[Data for analysis — start]
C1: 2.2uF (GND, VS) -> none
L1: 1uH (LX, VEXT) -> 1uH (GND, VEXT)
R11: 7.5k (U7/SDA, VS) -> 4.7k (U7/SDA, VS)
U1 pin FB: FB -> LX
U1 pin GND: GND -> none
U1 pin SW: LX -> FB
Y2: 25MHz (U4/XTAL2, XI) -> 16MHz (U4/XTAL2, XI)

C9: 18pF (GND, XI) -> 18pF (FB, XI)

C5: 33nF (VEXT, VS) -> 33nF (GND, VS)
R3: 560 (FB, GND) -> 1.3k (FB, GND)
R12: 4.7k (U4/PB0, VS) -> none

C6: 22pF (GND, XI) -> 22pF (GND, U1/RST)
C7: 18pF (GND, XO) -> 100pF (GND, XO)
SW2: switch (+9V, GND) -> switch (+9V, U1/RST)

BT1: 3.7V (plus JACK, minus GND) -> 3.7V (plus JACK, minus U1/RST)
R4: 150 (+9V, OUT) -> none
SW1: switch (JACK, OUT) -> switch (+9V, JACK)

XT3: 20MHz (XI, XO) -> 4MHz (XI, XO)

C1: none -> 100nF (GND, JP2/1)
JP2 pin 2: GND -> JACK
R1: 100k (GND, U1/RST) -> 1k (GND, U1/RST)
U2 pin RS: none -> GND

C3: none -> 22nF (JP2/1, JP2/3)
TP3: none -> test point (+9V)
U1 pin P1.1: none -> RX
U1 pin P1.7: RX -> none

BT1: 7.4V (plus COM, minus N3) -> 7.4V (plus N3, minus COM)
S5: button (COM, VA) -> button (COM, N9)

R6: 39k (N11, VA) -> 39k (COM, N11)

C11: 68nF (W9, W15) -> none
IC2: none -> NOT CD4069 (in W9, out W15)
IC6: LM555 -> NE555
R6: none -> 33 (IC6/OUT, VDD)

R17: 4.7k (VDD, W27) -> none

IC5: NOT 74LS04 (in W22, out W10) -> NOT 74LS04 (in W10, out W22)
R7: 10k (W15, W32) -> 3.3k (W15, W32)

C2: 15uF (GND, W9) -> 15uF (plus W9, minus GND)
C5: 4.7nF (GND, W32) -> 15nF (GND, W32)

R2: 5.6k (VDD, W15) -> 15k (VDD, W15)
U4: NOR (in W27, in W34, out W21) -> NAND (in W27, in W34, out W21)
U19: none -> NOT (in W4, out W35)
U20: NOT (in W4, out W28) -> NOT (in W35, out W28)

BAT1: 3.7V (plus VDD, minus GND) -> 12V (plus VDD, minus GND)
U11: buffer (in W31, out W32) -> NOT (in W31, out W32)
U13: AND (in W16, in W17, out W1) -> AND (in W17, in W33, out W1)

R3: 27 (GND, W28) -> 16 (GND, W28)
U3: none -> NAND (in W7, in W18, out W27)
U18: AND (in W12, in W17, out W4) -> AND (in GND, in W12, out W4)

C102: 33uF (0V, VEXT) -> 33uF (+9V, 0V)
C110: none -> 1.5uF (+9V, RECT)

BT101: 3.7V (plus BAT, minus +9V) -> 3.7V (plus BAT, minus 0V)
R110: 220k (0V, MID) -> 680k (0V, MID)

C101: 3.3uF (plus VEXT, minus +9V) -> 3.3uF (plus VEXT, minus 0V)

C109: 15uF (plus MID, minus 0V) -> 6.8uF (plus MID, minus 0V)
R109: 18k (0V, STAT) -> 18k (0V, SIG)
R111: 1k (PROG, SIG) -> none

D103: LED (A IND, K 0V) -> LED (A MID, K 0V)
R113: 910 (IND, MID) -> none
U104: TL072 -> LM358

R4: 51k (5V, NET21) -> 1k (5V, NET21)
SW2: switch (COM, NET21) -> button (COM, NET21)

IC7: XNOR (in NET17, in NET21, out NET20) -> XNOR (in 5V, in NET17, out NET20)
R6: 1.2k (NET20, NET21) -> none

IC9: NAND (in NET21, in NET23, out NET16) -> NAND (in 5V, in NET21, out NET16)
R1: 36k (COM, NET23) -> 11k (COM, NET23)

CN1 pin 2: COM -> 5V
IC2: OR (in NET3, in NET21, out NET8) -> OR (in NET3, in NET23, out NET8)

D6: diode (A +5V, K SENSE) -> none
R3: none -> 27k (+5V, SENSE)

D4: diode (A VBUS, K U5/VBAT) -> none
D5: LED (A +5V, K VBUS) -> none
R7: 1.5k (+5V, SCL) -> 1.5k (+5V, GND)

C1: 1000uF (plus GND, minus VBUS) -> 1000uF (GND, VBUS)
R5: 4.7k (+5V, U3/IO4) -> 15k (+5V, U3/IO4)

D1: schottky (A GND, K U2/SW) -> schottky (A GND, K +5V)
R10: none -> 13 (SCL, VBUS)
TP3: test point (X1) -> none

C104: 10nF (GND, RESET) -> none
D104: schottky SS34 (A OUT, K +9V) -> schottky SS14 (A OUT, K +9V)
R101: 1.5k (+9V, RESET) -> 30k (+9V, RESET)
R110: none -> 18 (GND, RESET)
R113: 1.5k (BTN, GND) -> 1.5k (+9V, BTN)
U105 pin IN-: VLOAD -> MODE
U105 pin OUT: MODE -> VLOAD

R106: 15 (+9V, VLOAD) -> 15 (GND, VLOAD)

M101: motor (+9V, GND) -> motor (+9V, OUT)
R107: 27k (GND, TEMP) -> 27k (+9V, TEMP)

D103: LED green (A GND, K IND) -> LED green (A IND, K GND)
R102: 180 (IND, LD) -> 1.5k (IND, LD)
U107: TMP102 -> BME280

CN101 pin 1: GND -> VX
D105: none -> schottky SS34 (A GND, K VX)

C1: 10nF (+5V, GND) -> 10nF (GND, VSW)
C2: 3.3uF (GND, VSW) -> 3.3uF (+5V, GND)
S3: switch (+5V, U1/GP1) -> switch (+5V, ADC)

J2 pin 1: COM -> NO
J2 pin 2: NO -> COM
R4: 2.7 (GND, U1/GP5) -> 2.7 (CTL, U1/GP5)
[Data for analysis — finish]
Each record above needs to be written out exactly, with nothing left out.

C1: 2.2uF (GND, VS) -> none
L1: 1uH (LX, VEXT) -> 1uH (GND, VEXT)
R11: 7.5k (U7/SDA, VS) -> 4.7k (U7/SDA, VS)
U1 pin FB: FB -> LX
U1 pin GND: GND -> none
U1 pin SW: LX -> FB
Y2: 25MHz (U4/XTAL2, XI) -> 16MHz (U4/XTAL2, XI)

C9: 18pF (GND, XI) -> 18pF (FB, XI)

C5: 33nF (VEXT, VS) -> 33nF (GND, VS)
R3: 560 (FB, GND) -> 1.3k (FB, GND)
R12: 4.7k (U4/PB0, VS) -> none

C6: 22pF (GND, XI) -> 22pF (GND, U1/RST)
C7: 18pF (GND, XO) -> 100pF (GND, XO)
SW2: switch (+9V, GND) -> switch (+9V, U1/RST)

BT1: 3.7V (plus JACK, minus GND) -> 3.7V (plus JACK, minus U1/RST)
R4: 150 (+9V, OUT) -> none
SW1: switch (JACK, OUT) -> switch (+9V, JACK)

XT3: 20MHz (XI, XO) -> 4MHz (XI, XO)

C1: none -> 100nF (GND, JP2/1)
JP2 pin 2: GND -> JACK
R1: 100k (GND, U1/RST) -> 1k (GND, U1/RST)
U2 pin RS: none -> GND

C3: none -> 22nF (JP2/1, JP2/3)
TP3: none -> test point (+9V)
U1 pin P1.1: none -> RX
U1 pin P1.7: RX -> none

BT1: 7.4V (plus COM, minus N3) -> 7.4V (plus N3, minus COM)
S5: button (COM, VA) -> button (COM, N9)

R6: 39k (N11, VA) -> 39k (COM, N11)

C11: 68nF (W9, W15) -> none
IC2: none -> NOT CD4069 (in W9, out W15)
IC6: LM555 -> NE555
R6: none -> 33 (IC6/OUT, VDD)

R17: 4.7k (VDD, W27) -> none

IC5: NOT 74LS04 (in W22, out W10) -> NOT 74LS04 (in W10, out W22)
R7: 10k (W15, W32) -> 3.3k (W15, W32)

C2: 15uF (GND, W9) -> 15uF (plus W9, minus GND)
C5: 4.7nF (GND, W32) -> 15nF (GND, W32)

R2: 5.6k (VDD, W15) -> 15k (VDD, W15)
U4: NOR (in W27, in W34, out W21) -> NAND (in W27, in W34, out W21)
U19: none -> NOT (in W4, out W35)
U20: NOT (in W4, out W28) -> NOT (in W35, out W28)

BAT1: 3.7V (plus VDD, minus GND) -> 12V (plus VDD, minus GND)
U11: buffer (in W31, out W32) -> NOT (in W31, out W32)
U13: AND (in W16, in W17, out W1) -> AND (in W17, in W33, out W1)

R3: 27 (GND, W28) -> 16 (GND, W28)
U3: none -> NAND (in W7, in W18, out W27)
U18: AND (in W12, in W17, out W4) -> AND (in GND, in W12, out W4)

C102: 33uF (0V, VEXT) -> 33uF (+9V, 0V)
C110: none -> 1.5uF (+9V, RECT)

BT101: 3.7V (plus BAT, minus +9V) -> 3.7V (plus BAT, minus 0V)
R110: 220k (0V, MID) -> 680k (0V, MID)

C101: 3.3uF (plus VEXT, minus +9V) -> 3.3uF (plus VEXT, minus 0V)

C109: 15uF (plus MID, minus 0V) -> 6.8uF (plus MID, minus 0V)
R109: 18k (0V, STAT) -> 18k (0V, SIG)
R111: 1k (PROG, SIG) -> none

D103: LED (A IND, K 0V) -> LED (A MID, K 0V)
R113: 910 (IND, MID) -> none
U104: TL072 -> LM358

R4: 51k (5V, NET21) -> 1k (5V, NET21)
SW2: switch (COM, NET21) -> button (COM, NET21)

IC7: XNOR (in NET17, in NET21, out NET20) -> XNOR (in 5V, in NET17, out NET20)
R6: 1.2k (NET20, NET21) -> none

IC9: NAND (in NET21, in NET23, out NET16) -> NAND (in 5V, in NET21, out NET16)
R1: 36k (COM, NET23) -> 11k (COM, NET23)

CN1 pin 2: COM -> 5V
IC2: OR (in NET3, in NET21, out NET8) -> OR (in NET3, in NET23, out NET8)

D6: diode (A +5V, K SENSE) -> none
R3: none -> 27k (+5V, SENSE)

D4: diode (A VBUS, K U5/VBAT) -> none
D5: LED (A +5V, K VBUS) -> none
R7: 1.5k (+5V, SCL) -> 1.5k (+5V, GND)

C1: 1000uF (plus GND, minus VBUS) -> 1000uF (GND, VBUS)
R5: 4.7k (+5V, U3/IO4) -> 15k (+5V, U3/IO4)

D1: schottky (A GND, K U2/SW) -> schottky (A GND, K +5V)
R10: none -> 13 (SCL, VBUS)
TP3: test point (X1) -> none

C104: 10nF (GND, RESET) -> none
D104: schottky SS34 (A OUT, K +9V) -> schottky SS14 (A OUT, K +9V)
R101: 1.5k (+9V, RESET) -> 30k (+9V, RESET)
R110: none -> 18 (GND, RESET)
R113: 1.5k (BTN, GND) -> 1.5k (+9V, BTN)
U105 pin IN-: VLOAD -> MODE
U105 pin OUT: MODE -> VLOAD

R106: 15 (+9V, VLOAD) -> 15 (GND, VLOAD)

M101: motor (+9V, GND) -> motor (+9V, OUT)
R107: 27k (GND, TEMP) -> 27k (+9V, TEMP)

D103: LED green (A GND, K IND) -> LED green (A IND, K GND)
R102: 180 (IND, LD) -> 1.5k (IND, LD)
U107: TMP102 -> BME280

CN101 pin 1: GND -> VX
D105: none -> schottky SS34 (A GND, K VX)

C1: 10nF (+5V, GND) -> 10nF (GND, VSW)
C2: 3.3uF (GND, VSW) -> 3.3uF (+5V, GND)
S3: switch (+5V, U1/GP1) -> switch (+5V, ADC)

J2 pin 1: COM -> NO
J2 pin 2: NO -> COM
R4: 2.7 (GND, U1/GP5) -> 2.7 (CTL, U1/GP5)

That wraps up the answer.